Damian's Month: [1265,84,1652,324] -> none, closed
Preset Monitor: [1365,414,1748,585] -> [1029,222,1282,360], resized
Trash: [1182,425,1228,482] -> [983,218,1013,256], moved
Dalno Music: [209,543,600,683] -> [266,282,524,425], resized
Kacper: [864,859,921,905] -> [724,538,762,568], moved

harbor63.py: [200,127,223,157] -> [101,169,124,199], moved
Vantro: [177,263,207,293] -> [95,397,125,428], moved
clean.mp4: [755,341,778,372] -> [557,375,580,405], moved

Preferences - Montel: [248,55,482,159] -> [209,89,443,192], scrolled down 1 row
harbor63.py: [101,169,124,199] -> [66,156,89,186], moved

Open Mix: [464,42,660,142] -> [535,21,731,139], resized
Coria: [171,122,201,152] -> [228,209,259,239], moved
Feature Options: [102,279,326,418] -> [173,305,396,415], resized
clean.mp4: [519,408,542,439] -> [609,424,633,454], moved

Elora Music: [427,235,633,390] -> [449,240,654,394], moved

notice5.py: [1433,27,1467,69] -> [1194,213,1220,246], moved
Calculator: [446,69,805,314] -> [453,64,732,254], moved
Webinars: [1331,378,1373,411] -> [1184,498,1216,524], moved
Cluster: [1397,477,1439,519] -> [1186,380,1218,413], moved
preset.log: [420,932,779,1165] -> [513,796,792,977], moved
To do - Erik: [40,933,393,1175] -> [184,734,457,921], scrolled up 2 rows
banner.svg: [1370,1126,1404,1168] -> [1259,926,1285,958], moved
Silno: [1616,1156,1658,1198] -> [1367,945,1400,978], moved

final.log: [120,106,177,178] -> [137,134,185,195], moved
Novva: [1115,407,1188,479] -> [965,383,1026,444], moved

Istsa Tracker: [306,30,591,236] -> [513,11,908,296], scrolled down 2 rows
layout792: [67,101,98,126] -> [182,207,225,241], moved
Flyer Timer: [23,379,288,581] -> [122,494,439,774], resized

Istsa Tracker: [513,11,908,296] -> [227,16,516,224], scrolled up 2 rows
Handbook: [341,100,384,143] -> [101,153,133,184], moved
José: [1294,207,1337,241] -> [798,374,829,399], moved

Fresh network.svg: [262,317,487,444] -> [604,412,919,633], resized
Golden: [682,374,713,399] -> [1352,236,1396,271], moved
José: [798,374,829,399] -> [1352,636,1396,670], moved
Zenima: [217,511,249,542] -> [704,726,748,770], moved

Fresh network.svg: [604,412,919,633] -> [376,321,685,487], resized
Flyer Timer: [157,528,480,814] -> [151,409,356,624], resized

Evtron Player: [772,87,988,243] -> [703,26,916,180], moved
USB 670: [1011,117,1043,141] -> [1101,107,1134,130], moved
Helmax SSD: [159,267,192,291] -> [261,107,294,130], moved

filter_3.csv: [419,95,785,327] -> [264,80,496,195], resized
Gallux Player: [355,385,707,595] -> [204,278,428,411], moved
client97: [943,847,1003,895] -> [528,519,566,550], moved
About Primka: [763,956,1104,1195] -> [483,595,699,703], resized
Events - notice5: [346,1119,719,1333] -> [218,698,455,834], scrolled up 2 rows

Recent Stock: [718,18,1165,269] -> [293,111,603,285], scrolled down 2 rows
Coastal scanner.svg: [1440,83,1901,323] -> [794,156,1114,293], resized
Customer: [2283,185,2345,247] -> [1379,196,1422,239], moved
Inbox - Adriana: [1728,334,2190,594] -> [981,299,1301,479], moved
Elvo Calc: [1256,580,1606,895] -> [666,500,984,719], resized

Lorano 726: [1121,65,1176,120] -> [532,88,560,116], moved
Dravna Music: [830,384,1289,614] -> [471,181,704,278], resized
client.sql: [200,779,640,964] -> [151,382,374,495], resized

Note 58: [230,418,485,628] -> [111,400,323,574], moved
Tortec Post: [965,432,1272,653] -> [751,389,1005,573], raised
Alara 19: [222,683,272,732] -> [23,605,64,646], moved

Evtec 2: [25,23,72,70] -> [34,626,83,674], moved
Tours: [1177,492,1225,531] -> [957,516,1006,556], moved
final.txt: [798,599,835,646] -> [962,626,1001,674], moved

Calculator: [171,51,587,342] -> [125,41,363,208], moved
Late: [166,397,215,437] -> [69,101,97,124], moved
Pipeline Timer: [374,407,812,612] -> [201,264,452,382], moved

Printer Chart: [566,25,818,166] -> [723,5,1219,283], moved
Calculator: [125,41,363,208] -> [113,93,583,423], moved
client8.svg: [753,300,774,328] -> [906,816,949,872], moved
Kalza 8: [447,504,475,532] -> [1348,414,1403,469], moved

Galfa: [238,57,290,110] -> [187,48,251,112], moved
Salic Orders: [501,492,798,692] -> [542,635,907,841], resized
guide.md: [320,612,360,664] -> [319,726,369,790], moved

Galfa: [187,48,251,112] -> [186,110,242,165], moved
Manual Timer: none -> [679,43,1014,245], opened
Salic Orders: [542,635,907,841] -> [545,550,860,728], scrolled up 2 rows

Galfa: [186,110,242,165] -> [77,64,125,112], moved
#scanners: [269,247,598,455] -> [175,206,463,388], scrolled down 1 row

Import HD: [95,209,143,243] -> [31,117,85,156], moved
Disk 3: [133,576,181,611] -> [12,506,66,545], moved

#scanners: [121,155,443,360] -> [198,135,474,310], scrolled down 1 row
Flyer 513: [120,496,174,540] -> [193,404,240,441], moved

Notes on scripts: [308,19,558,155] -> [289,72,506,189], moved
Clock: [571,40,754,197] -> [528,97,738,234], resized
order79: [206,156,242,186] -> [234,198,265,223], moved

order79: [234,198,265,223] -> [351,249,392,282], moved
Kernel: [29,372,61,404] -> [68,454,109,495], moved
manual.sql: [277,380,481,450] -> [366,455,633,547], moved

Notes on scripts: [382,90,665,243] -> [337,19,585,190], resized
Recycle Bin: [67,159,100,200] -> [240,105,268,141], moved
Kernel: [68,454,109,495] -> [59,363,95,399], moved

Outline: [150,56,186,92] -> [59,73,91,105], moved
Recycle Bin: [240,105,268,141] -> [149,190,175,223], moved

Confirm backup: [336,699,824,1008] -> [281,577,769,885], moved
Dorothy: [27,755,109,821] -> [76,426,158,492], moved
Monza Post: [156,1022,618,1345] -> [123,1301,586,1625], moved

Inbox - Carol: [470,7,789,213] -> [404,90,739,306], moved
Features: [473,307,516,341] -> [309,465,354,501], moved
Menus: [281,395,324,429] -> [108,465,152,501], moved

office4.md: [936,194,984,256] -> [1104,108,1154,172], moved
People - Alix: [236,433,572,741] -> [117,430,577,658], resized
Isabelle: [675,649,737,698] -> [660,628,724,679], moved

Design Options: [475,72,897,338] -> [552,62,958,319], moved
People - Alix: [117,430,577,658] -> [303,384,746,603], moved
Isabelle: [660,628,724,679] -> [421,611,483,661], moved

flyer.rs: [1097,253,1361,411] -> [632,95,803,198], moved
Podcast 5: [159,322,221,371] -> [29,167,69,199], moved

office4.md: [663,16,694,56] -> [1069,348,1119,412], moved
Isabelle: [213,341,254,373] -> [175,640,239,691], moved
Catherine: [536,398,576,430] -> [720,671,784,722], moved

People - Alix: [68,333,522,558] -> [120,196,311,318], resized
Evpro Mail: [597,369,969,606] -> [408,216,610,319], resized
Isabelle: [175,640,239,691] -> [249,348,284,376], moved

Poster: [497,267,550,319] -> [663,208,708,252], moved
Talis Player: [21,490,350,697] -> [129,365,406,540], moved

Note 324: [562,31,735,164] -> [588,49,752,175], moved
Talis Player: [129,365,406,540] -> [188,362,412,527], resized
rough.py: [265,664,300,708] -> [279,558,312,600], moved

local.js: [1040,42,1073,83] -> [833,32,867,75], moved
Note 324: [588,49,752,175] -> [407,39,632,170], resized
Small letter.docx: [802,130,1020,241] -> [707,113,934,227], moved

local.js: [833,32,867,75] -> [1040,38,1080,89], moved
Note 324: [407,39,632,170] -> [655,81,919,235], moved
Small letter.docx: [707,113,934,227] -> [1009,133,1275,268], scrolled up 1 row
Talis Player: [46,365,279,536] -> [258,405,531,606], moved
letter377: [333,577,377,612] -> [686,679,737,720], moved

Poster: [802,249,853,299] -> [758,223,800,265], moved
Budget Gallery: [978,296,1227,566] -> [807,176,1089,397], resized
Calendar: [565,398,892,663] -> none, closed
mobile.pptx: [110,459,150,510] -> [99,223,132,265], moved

### Exercise objective
Using the data above, reproduce exactly the lines from the line that contains "Talis Player: [46,365,279,536]" through the line that contains "Calendar: [565,398,892,663] -> none, closed", including both.

### Answer to this problem
Talis Player: [46,365,279,536] -> [258,405,531,606], moved
letter377: [333,577,377,612] -> [686,679,737,720], moved

Poster: [802,249,853,299] -> [758,223,800,265], moved
Budget Gallery: [978,296,1227,566] -> [807,176,1089,397], resized
Calendar: [565,398,892,663] -> none, closed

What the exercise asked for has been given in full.